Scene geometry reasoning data
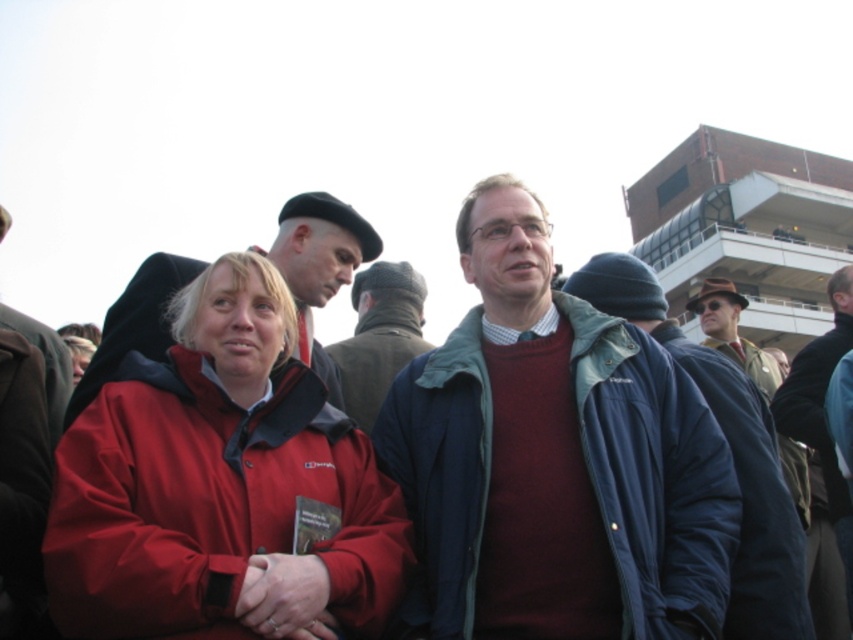
Is matte red jacket at center further to the viewer compared to matte black beret at upper left?

No, matte red jacket at center is in front of matte black beret at upper left.

Does point (331, 419) lie behind point (309, 285)?

No, (331, 419) is in front of (309, 285).

At what (x,y) coordinates should I click in order to perform the action: click on matte red jacket at center. Please return your answer as a coordinate pair (x, y). Looking at the image, I should click on (216, 480).

Can you confirm if blue fabric jacket at center is taller than blue denim jacket at center?

Correct, blue fabric jacket at center is much taller as blue denim jacket at center.

Who is shorter, blue fabric jacket at center or blue denim jacket at center?

Standing shorter between the two is blue denim jacket at center.

Which is behind, point (405, 372) or point (403, 352)?

Positioned behind is point (403, 352).

I want to click on blue fabric jacket at center, so click(654, 472).

Is blue fabric jacket at center closer to the viewer compared to maroon sweater at center?

Yes, blue fabric jacket at center is closer to the viewer.

Is point (669, 524) in front of point (798, 563)?

That is False.

Which is in front, point (666, 396) or point (749, 417)?

Point (666, 396) is in front.

Find the location of a particular element. This screenshot has height=640, width=853. blue fabric jacket at center is located at coordinates (654, 472).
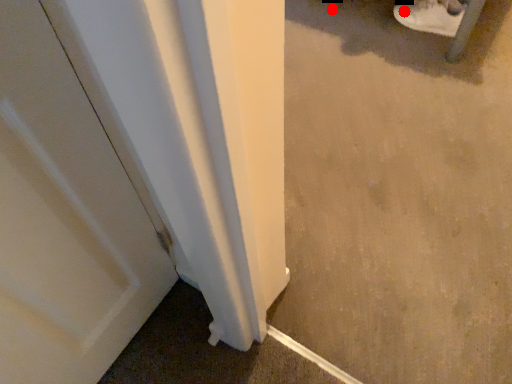
Question: Two points are circled on the image, labeled by A and B beside each circle. Which point is farther from the camera taking this photo?

Choices:
 (A) A is further
 (B) B is further

Answer: (B)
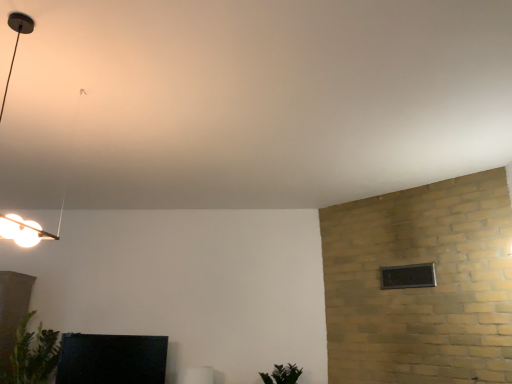
Question: Would you say green leafy plant at lower left, acting as the first plant starting from the left, is inside or outside black glass window at upper right?

Choices:
 (A) inside
 (B) outside

Answer: (B)

Question: Is point (41, 362) closer or farther from the camera than point (416, 271)?

Choices:
 (A) farther
 (B) closer

Answer: (A)

Question: Which object is positioned closest to the matte black lamp at upper left?

Choices:
 (A) green leafy plant at lower left, acting as the first plant starting from the left
 (B) green matte plant at lower center, which ranks as the second plant in left-to-right order
 (C) matte black tv at lower left, the 2th furniture from the right
 (D) black glass window at upper right
 (E) white glossy frame at lower center, the 2th furniture in the left-to-right sequence

Answer: (A)

Question: Estimate the real-world distances between objects in this image. Which object is farther from the green leafy plant at lower left, positioned as the 2th plant in right-to-left order?

Choices:
 (A) black glass window at upper right
 (B) white glossy frame at lower center, the 2th furniture in the left-to-right sequence
 (C) matte black tv at lower left, which is counted as the 1th furniture, starting from the left
 (D) green matte plant at lower center, which ranks as the second plant in left-to-right order
 (E) matte black lamp at upper left

Answer: (A)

PROBLEM TO SOLVE » Please find every line in the data that contains the word "acting" and copy each one in full. Case counts.

EXERCISE ANSWER »
Question: Would you say green leafy plant at lower left, acting as the first plant starting from the left, is inside or outside black glass window at upper right?
 (A) green leafy plant at lower left, acting as the first plant starting from the left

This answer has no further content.